Your instructions — Return the line containing "pos1: [129, 433]" and every line after it through the end of the entries below, with no other lines.

[Data records]

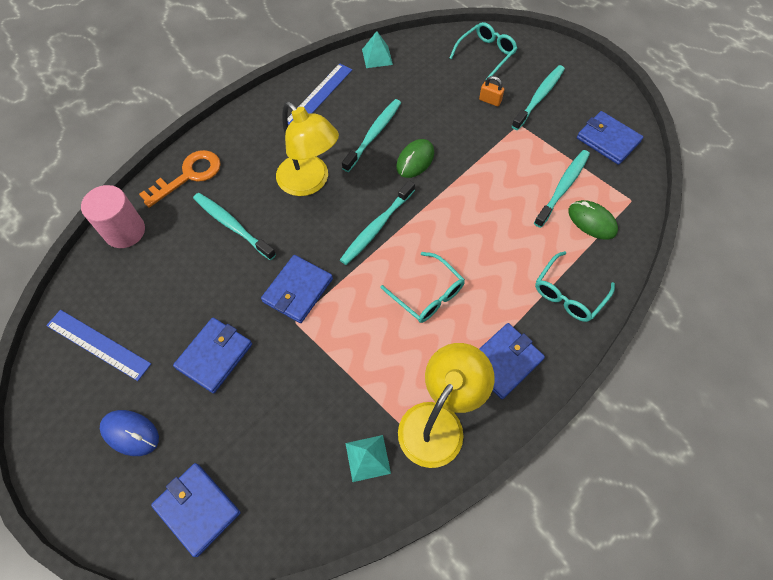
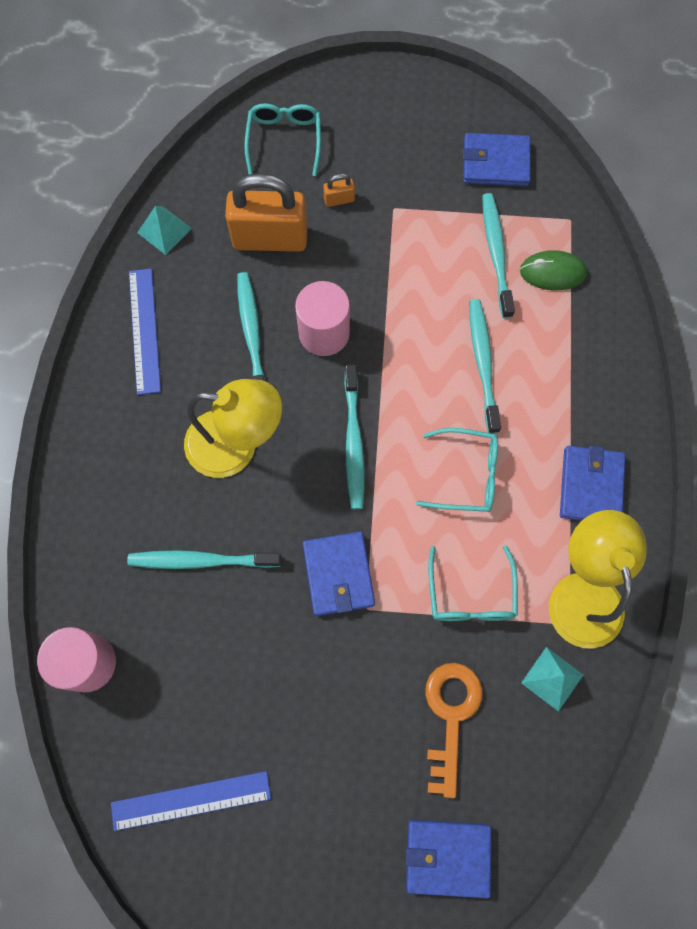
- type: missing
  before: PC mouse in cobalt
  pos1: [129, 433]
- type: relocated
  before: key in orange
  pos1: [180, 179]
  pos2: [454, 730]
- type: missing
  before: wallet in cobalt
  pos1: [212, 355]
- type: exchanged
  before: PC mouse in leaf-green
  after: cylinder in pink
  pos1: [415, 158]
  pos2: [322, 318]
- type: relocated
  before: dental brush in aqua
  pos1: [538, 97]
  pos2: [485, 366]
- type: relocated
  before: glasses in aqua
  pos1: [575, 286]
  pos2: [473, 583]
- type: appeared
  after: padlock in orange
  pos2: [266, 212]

[/Data records]

Response to the exercise —
  pos1: [129, 433]
- type: relocated
  before: key in orange
  pos1: [180, 179]
  pos2: [454, 730]
- type: missing
  before: wallet in cobalt
  pos1: [212, 355]
- type: exchanged
  before: PC mouse in leaf-green
  after: cylinder in pink
  pos1: [415, 158]
  pos2: [322, 318]
- type: relocated
  before: dental brush in aqua
  pos1: [538, 97]
  pos2: [485, 366]
- type: relocated
  before: glasses in aqua
  pos1: [575, 286]
  pos2: [473, 583]
- type: appeared
  after: padlock in orange
  pos2: [266, 212]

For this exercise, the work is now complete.